> _STATED EXERCISE_
Turn the lines below into a numbered list, leaving out any blank lines.

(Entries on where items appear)
────
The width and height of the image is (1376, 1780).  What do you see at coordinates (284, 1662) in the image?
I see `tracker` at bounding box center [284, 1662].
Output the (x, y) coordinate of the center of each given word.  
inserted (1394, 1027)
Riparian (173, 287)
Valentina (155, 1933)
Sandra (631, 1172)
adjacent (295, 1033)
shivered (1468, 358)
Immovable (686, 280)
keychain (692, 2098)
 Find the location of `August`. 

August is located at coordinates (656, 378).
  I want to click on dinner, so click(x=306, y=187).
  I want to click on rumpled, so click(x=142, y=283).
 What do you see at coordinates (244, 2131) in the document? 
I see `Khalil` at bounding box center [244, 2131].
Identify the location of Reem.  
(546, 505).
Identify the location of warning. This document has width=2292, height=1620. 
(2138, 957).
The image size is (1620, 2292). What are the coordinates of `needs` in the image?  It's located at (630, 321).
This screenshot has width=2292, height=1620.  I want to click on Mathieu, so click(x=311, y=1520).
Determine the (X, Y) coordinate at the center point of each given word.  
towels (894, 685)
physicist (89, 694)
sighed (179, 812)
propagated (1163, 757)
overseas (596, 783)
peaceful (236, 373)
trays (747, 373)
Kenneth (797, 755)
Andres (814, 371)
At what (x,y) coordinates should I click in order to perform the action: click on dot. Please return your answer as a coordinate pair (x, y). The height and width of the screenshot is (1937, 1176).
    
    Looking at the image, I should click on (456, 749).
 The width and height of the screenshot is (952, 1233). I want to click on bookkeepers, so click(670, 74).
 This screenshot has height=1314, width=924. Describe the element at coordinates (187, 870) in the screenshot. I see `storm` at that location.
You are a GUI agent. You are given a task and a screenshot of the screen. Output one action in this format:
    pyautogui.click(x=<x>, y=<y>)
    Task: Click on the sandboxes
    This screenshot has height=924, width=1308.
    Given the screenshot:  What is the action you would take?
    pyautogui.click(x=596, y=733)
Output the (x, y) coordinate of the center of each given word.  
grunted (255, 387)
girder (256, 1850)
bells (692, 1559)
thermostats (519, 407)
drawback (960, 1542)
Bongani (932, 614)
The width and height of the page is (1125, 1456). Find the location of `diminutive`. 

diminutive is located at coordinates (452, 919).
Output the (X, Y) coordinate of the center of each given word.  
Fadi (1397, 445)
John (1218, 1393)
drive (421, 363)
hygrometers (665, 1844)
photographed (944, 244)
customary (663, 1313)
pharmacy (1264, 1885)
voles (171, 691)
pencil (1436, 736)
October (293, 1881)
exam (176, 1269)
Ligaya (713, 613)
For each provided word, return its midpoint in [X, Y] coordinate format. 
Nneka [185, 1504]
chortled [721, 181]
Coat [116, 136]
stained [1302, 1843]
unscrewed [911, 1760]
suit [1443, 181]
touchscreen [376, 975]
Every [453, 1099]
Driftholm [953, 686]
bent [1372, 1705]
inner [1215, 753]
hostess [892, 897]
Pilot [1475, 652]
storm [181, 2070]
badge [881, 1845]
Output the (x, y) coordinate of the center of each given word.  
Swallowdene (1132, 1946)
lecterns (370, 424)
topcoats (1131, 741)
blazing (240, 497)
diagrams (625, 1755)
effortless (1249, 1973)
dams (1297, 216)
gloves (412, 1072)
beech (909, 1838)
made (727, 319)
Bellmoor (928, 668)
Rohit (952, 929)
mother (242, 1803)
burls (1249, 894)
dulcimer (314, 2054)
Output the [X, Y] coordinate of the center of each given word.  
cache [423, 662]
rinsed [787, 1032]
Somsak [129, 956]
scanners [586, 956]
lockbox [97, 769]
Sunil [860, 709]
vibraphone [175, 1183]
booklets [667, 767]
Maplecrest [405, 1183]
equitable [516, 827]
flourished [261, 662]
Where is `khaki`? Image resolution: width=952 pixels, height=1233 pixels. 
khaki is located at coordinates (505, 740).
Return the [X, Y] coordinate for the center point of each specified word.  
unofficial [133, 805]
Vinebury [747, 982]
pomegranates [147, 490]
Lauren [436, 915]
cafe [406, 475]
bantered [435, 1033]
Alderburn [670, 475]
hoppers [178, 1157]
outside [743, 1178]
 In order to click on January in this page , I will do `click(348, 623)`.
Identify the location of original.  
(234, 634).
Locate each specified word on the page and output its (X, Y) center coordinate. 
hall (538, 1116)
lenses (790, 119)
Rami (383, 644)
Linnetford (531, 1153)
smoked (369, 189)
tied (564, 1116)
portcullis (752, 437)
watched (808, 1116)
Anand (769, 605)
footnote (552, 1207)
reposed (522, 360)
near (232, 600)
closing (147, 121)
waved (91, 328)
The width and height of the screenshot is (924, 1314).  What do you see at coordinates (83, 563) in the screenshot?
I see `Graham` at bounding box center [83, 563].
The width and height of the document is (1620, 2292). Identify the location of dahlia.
────
> _THE OUTPUT_
1. The width and height of the image is (1376, 1780).  What do you see at coordinates (284, 1662) in the image?
2. I see `tracker` at bounding box center [284, 1662].
3. Output the (x, y) coordinate of the center of each given word.  
4. inserted (1394, 1027)
5. Riparian (173, 287)
6. Valentina (155, 1933)
7. Sandra (631, 1172)
8. adjacent (295, 1033)
9. shivered (1468, 358)
10. Immovable (686, 280)
11. keychain (692, 2098)
12.  Find the location of `August`. 
13. August is located at coordinates (656, 378).
14.   I want to click on dinner, so click(x=306, y=187).
15.   I want to click on rumpled, so click(x=142, y=283).
16.  What do you see at coordinates (244, 2131) in the document? 
17. I see `Khalil` at bounding box center [244, 2131].
18. Identify the location of Reem.  
19. (546, 505).
20. Identify the location of warning. This document has width=2292, height=1620. 
21. (2138, 957).
22. The image size is (1620, 2292). What are the coordinates of `needs` in the image?  It's located at (630, 321).
23. This screenshot has width=2292, height=1620.  I want to click on Mathieu, so click(x=311, y=1520).
24. Determine the (X, Y) coordinate at the center point of each given word.  
25. towels (894, 685)
26. physicist (89, 694)
27. sighed (179, 812)
28. propagated (1163, 757)
29. overseas (596, 783)
30. peaceful (236, 373)
31. trays (747, 373)
32. Kenneth (797, 755)
33. Andres (814, 371)
34. At what (x,y) coordinates should I click in order to perform the action: click on dot. Please return your answer as a coordinate pair (x, y). The height and width of the screenshot is (1937, 1176).
35.     Looking at the image, I should click on (456, 749).
36.  The width and height of the screenshot is (952, 1233). I want to click on bookkeepers, so click(670, 74).
37.  This screenshot has height=1314, width=924. Describe the element at coordinates (187, 870) in the screenshot. I see `storm` at that location.
38. You are a GUI agent. You are given a task and a screenshot of the screen. Output one action in this format:
39.     pyautogui.click(x=<x>, y=<y>)
40.     Task: Click on the sandboxes
41.     This screenshot has height=924, width=1308.
42.     Given the screenshot:  What is the action you would take?
43.     pyautogui.click(x=596, y=733)
44. Output the (x, y) coordinate of the center of each given word.  
45. grunted (255, 387)
46. girder (256, 1850)
47. bells (692, 1559)
48. thermostats (519, 407)
49. drawback (960, 1542)
50. Bongani (932, 614)
51. The width and height of the page is (1125, 1456). Find the location of `diminutive`. 
52. diminutive is located at coordinates (452, 919).
53. Output the (X, Y) coordinate of the center of each given word.  
54. Fadi (1397, 445)
55. John (1218, 1393)
56. drive (421, 363)
57. hygrometers (665, 1844)
58. photographed (944, 244)
59. customary (663, 1313)
60. pharmacy (1264, 1885)
61. voles (171, 691)
62. pencil (1436, 736)
63. October (293, 1881)
64. exam (176, 1269)
65. Ligaya (713, 613)
66. For each provided word, return its midpoint in [X, Y] coordinate format. 
67. Nneka [185, 1504]
68. chortled [721, 181]
69. Coat [116, 136]
70. stained [1302, 1843]
71. unscrewed [911, 1760]
72. suit [1443, 181]
73. touchscreen [376, 975]
74. Every [453, 1099]
75. Driftholm [953, 686]
76. bent [1372, 1705]
77. inner [1215, 753]
78. hostess [892, 897]
79. Pilot [1475, 652]
80. storm [181, 2070]
81. badge [881, 1845]
82. Output the (x, y) coordinate of the center of each given word.  
83. Swallowdene (1132, 1946)
84. lecterns (370, 424)
85. topcoats (1131, 741)
86. blazing (240, 497)
87. diagrams (625, 1755)
88. effortless (1249, 1973)
89. dams (1297, 216)
90. gloves (412, 1072)
91. beech (909, 1838)
92. made (727, 319)
93. Bellmoor (928, 668)
94. Rohit (952, 929)
95. mother (242, 1803)
96. burls (1249, 894)
97. dulcimer (314, 2054)
98. Output the [X, Y] coordinate of the center of each given word.  
99. cache [423, 662]
100. rinsed [787, 1032]
101. Somsak [129, 956]
102. scanners [586, 956]
103. lockbox [97, 769]
104. Sunil [860, 709]
105. vibraphone [175, 1183]
106. booklets [667, 767]
107. Maplecrest [405, 1183]
108. equitable [516, 827]
109. flourished [261, 662]
110. Where is `khaki`? Image resolution: width=952 pixels, height=1233 pixels. 
111. khaki is located at coordinates (505, 740).
112. Return the [X, Y] coordinate for the center point of each specified word.  
113. unofficial [133, 805]
114. Vinebury [747, 982]
115. pomegranates [147, 490]
116. Lauren [436, 915]
117. cafe [406, 475]
118. bantered [435, 1033]
119. Alderburn [670, 475]
120. hoppers [178, 1157]
121. outside [743, 1178]
122.  In order to click on January in this page , I will do `click(348, 623)`.
123. Identify the location of original.  
124. (234, 634).
125. Locate each specified word on the page and output its (X, Y) center coordinate. 
126. hall (538, 1116)
127. lenses (790, 119)
128. Rami (383, 644)
129. Linnetford (531, 1153)
130. smoked (369, 189)
131. tied (564, 1116)
132. portcullis (752, 437)
133. watched (808, 1116)
134. Anand (769, 605)
135. footnote (552, 1207)
136. reposed (522, 360)
137. near (232, 600)
138. closing (147, 121)
139. waved (91, 328)
140. The width and height of the screenshot is (924, 1314).  What do you see at coordinates (83, 563) in the screenshot?
141. I see `Graham` at bounding box center [83, 563].
142. The width and height of the document is (1620, 2292). Identify the location of dahlia.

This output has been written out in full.